-- Task statement --
Below is a block of entries; repeat exactly the lines starting at the line that contains "(286, 585) = (73, 288): red" and ending at the line that contains "(570, 263) = (447, 287): turquoise", both included.
====== Records for processing ======
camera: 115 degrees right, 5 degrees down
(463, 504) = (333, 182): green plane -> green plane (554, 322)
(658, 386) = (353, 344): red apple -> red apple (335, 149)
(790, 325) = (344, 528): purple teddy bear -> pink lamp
======
====== Records for processing ======
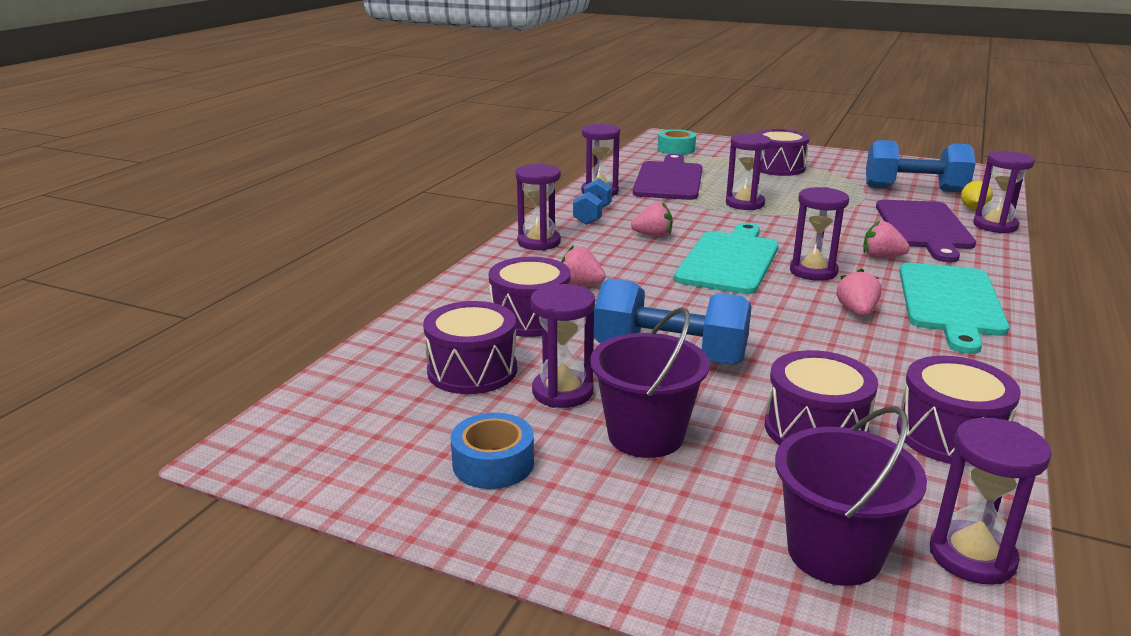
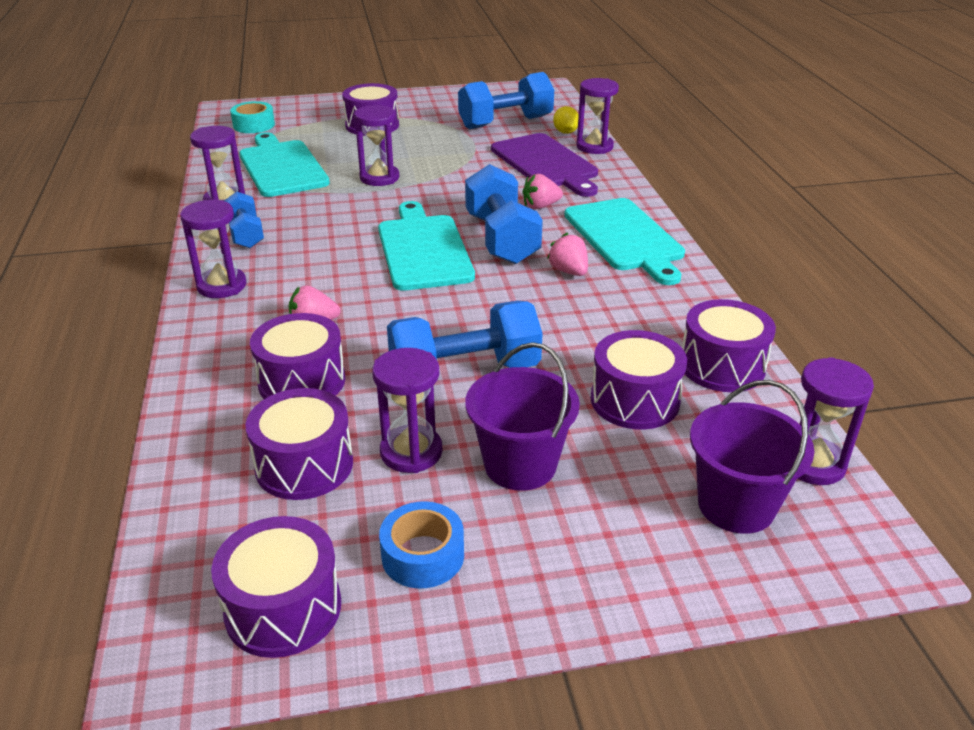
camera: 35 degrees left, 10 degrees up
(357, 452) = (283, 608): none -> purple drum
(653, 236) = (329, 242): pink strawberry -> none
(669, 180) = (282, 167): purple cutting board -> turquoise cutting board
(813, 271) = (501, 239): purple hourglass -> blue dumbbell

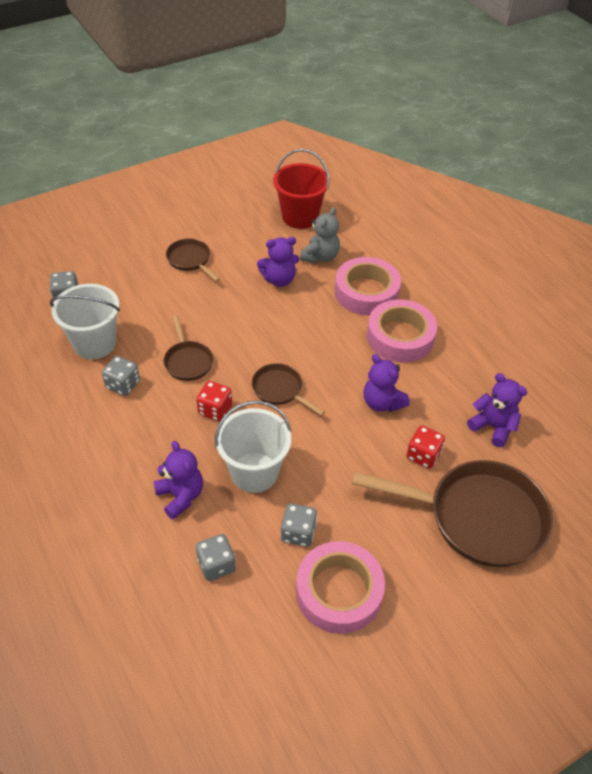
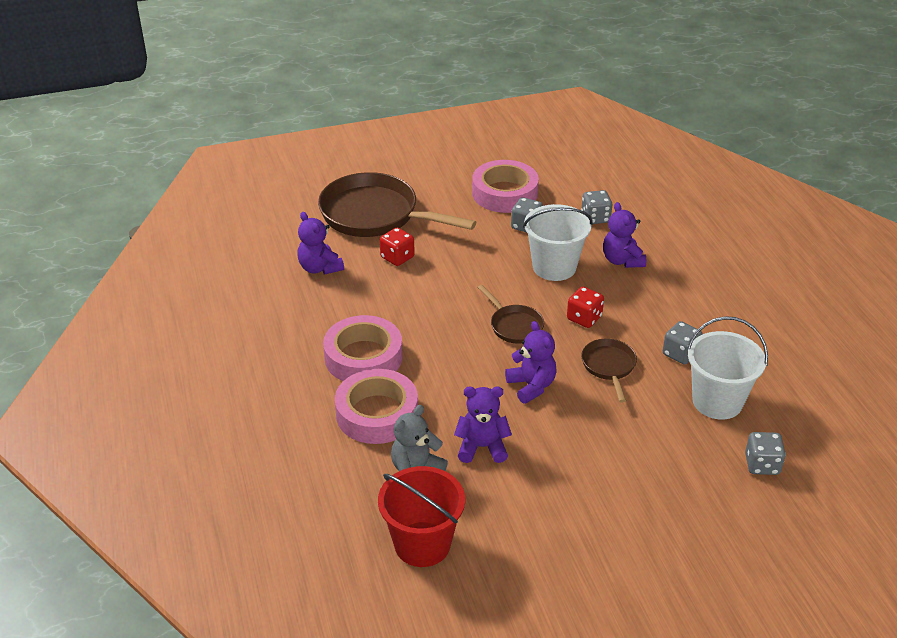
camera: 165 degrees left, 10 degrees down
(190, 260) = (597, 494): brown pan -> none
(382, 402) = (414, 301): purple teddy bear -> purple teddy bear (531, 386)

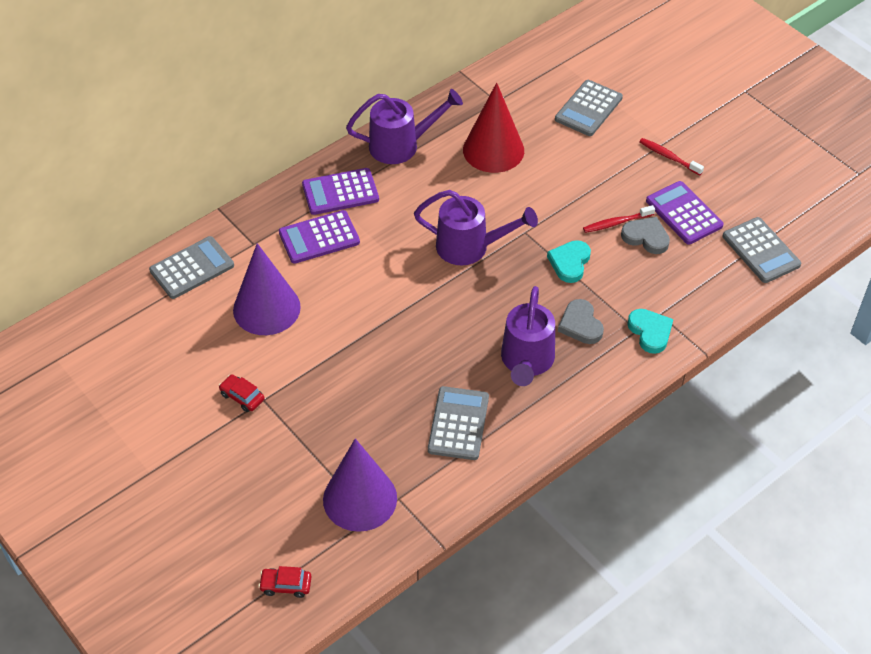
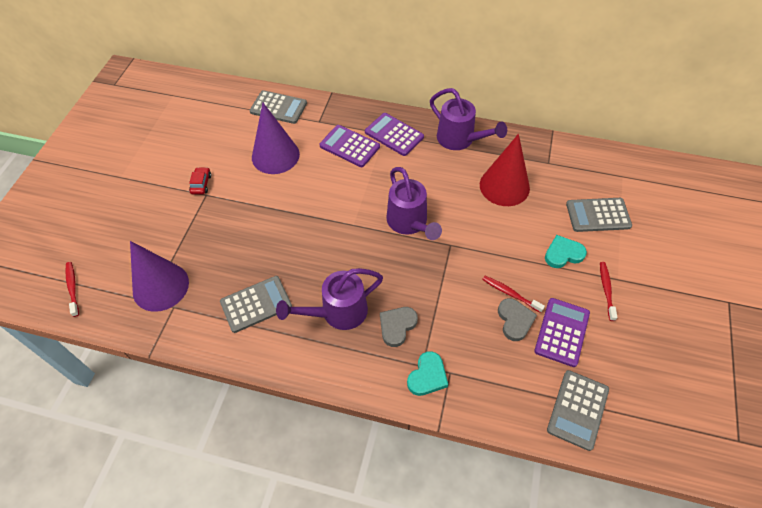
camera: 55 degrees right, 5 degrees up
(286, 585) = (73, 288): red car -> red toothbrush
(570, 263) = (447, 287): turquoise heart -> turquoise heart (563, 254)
======
-- Solution to the exercise --
(286, 585) = (73, 288): red car -> red toothbrush
(570, 263) = (447, 287): turquoise heart -> turquoise heart (563, 254)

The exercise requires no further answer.